* [EXERCISE]:
Of the entries below, return exactly those lines that fall between the one containing "pink vase: 9 -> 10" and the one containing "white wallet: 4 -> 8", the two end lines included.

********

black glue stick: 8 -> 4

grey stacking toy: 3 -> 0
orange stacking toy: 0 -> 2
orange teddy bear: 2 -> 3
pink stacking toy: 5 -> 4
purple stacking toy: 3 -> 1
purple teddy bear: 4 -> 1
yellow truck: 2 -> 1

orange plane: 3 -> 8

********

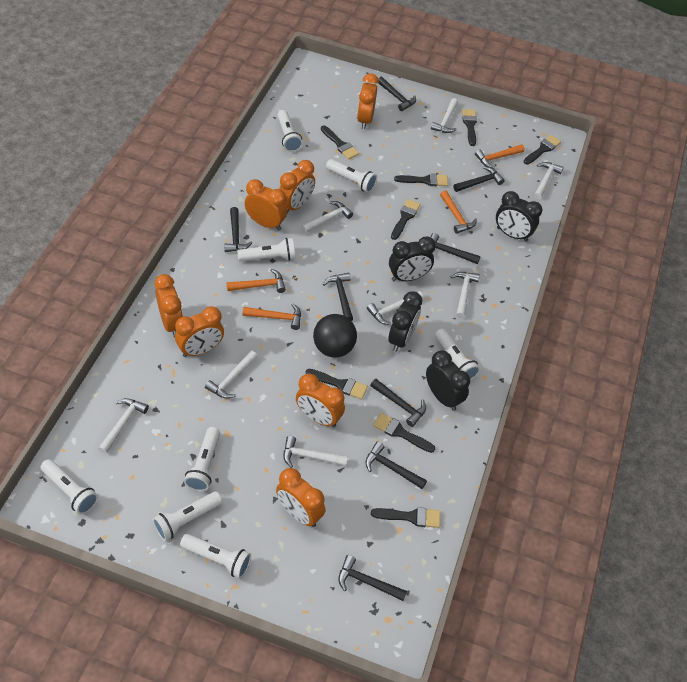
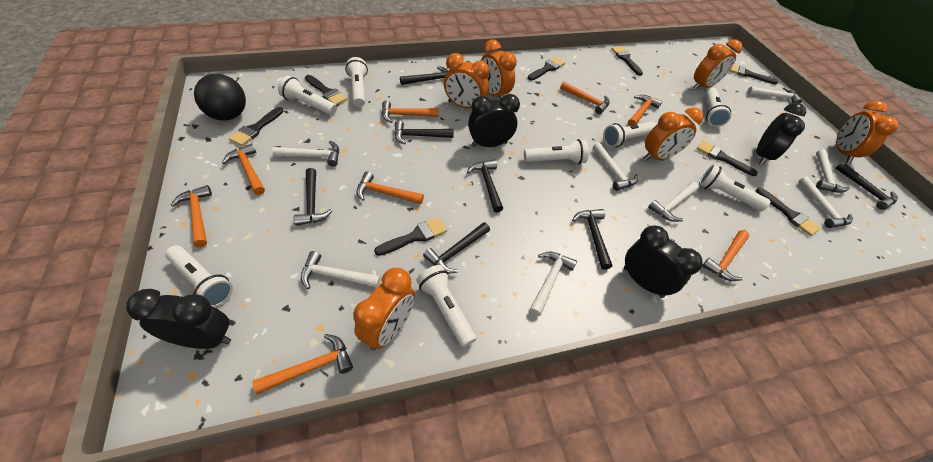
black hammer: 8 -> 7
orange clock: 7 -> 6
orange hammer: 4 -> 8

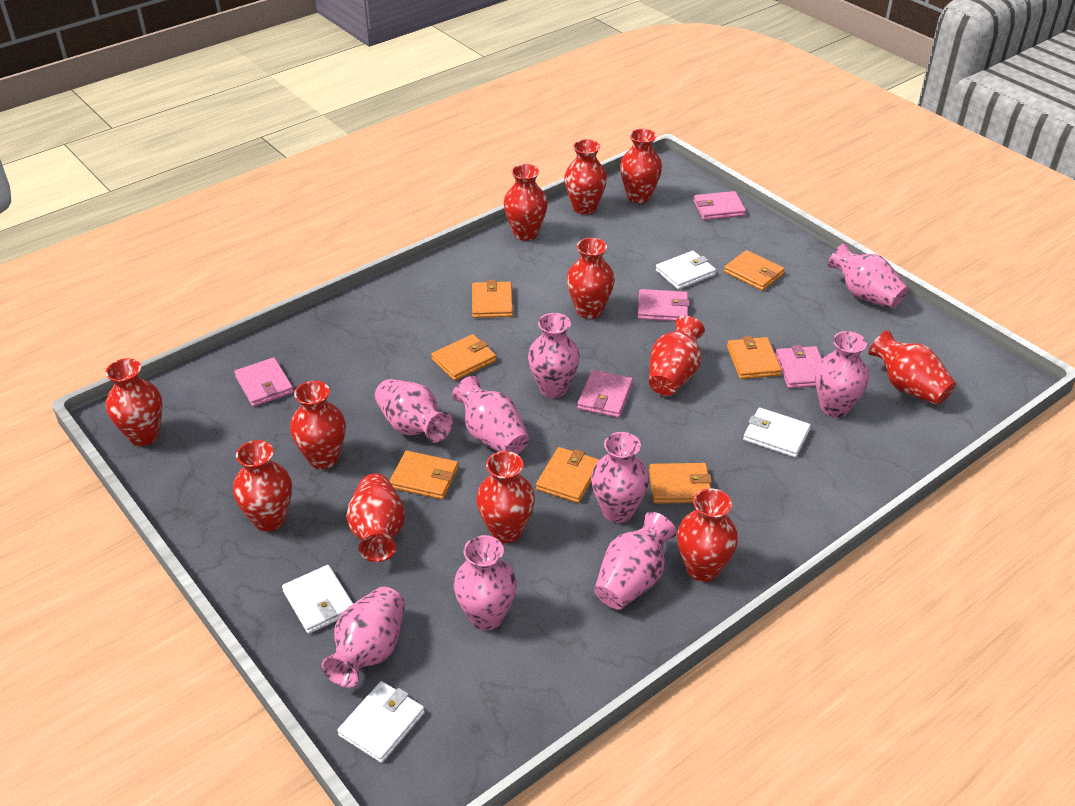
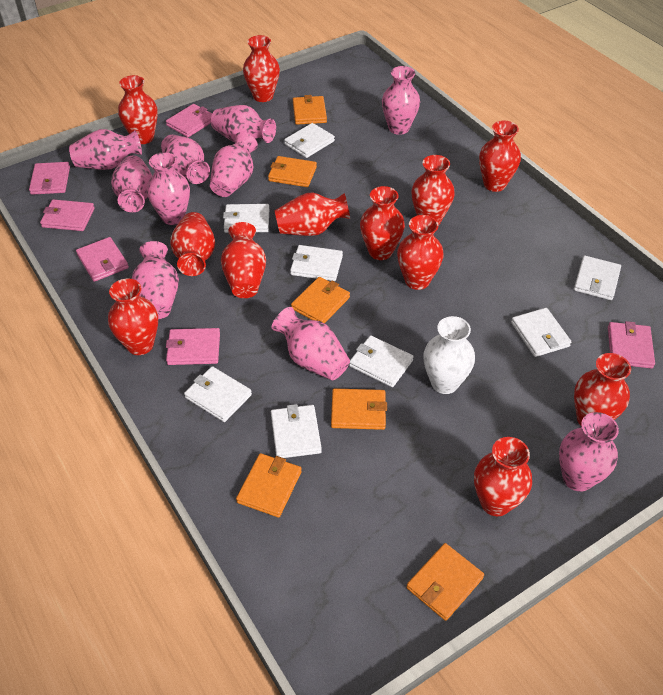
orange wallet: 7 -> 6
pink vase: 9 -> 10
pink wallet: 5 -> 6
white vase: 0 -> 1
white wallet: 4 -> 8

********

* [ANSWER TO THE EXERCISE]:
pink vase: 9 -> 10
pink wallet: 5 -> 6
white vase: 0 -> 1
white wallet: 4 -> 8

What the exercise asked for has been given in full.